GOAL OF THE EXERCISE:
Search the records for the word "camera" and copy every line in which it occurs.

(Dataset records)
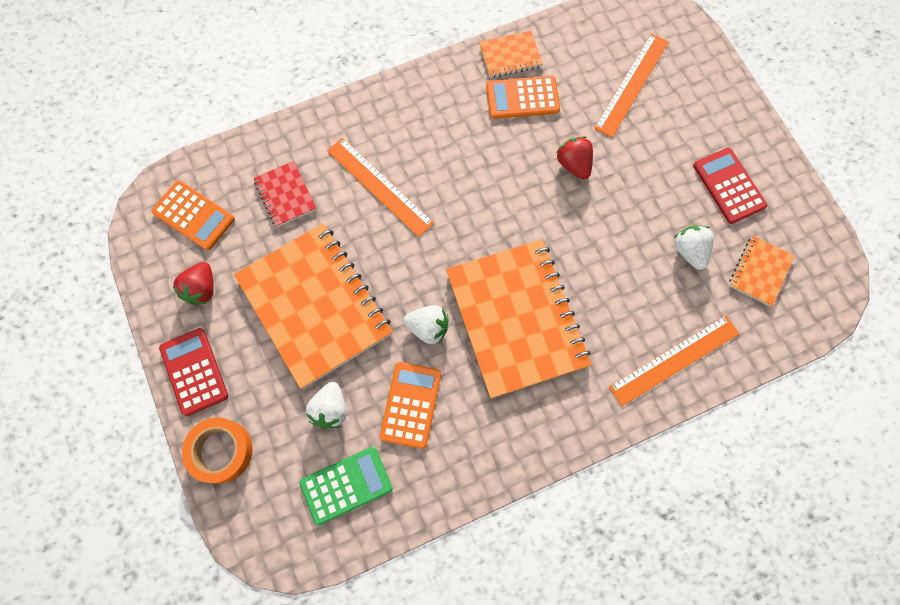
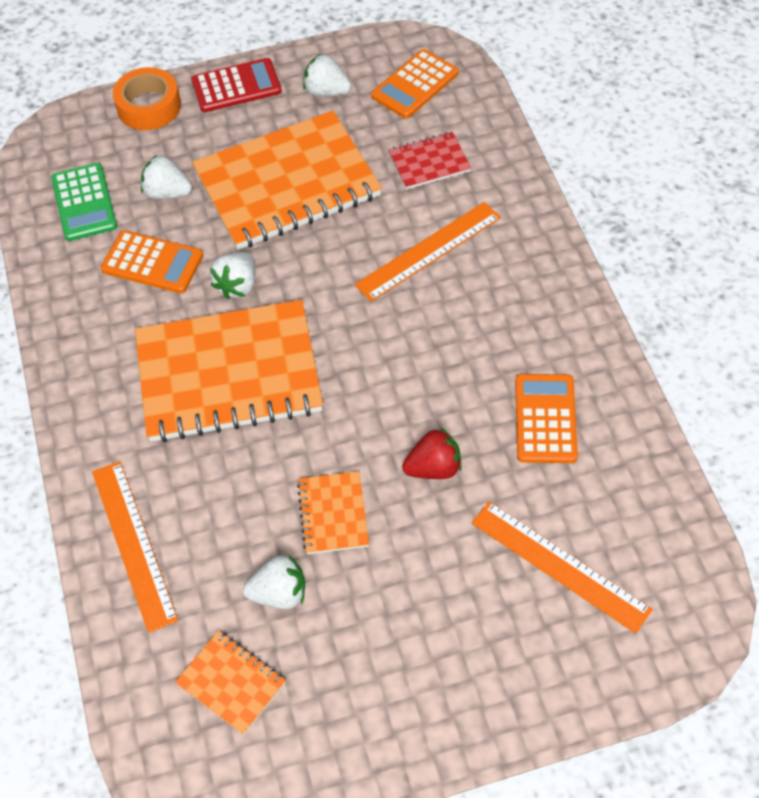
camera: 100 degrees right, 15 degrees down
(201, 289) = (326, 91): red strawberry -> white strawberry
(510, 56) = (616, 412): orange notebook -> orange notebook (333, 514)
(728, 186) = (373, 670): red calculator -> none

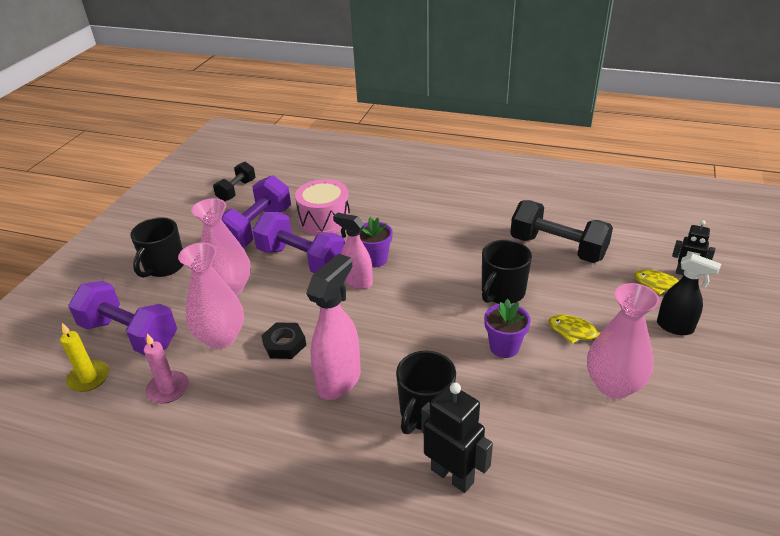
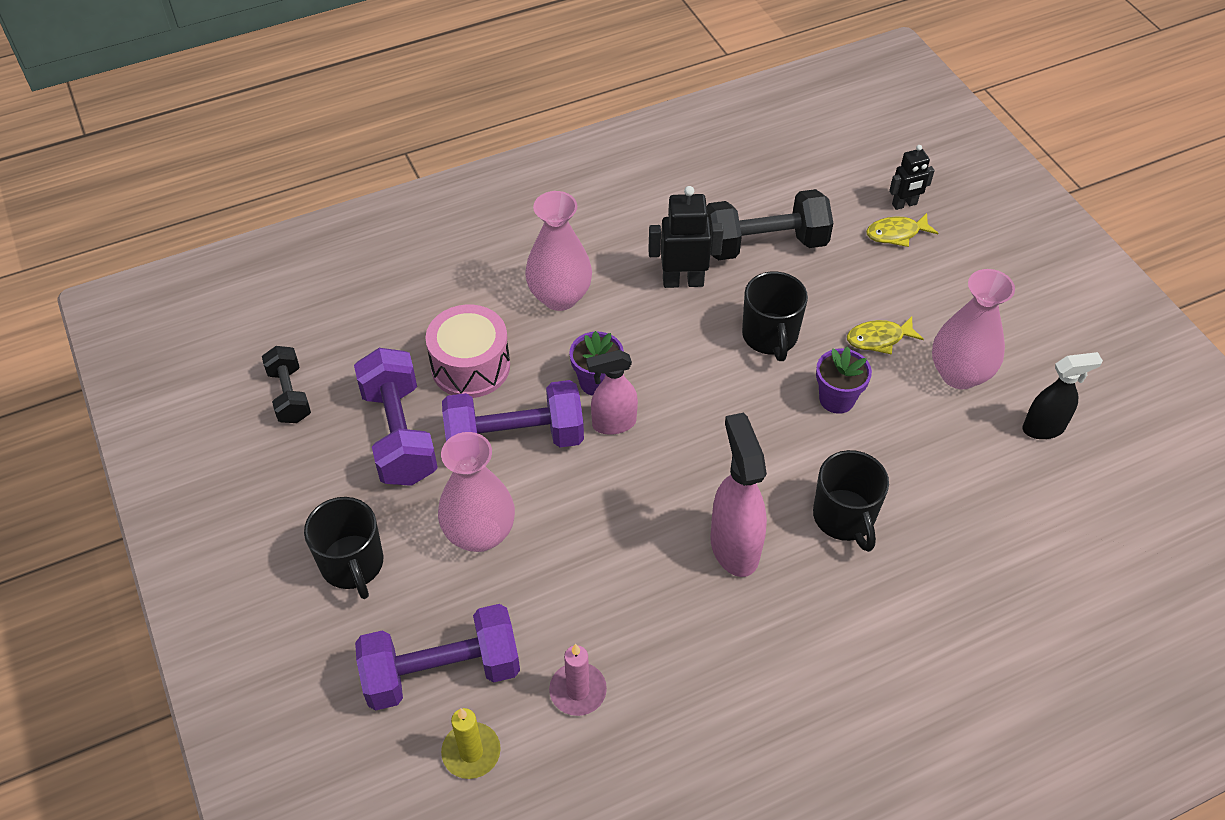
camera: 45 degrees left, 15 degrees up
(221, 337) = (553, 595): pink vase -> pink vase (559, 297)
(284, 344) = (631, 551): black nut -> none
(452, 475) = (929, 557): black robot -> black robot (683, 281)
(675, 327) = (949, 275): black spray bottle -> black spray bottle (1044, 428)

ANSWER SECTION:
camera: 100 degrees right, 15 degrees down
camera: 45 degrees left, 15 degrees up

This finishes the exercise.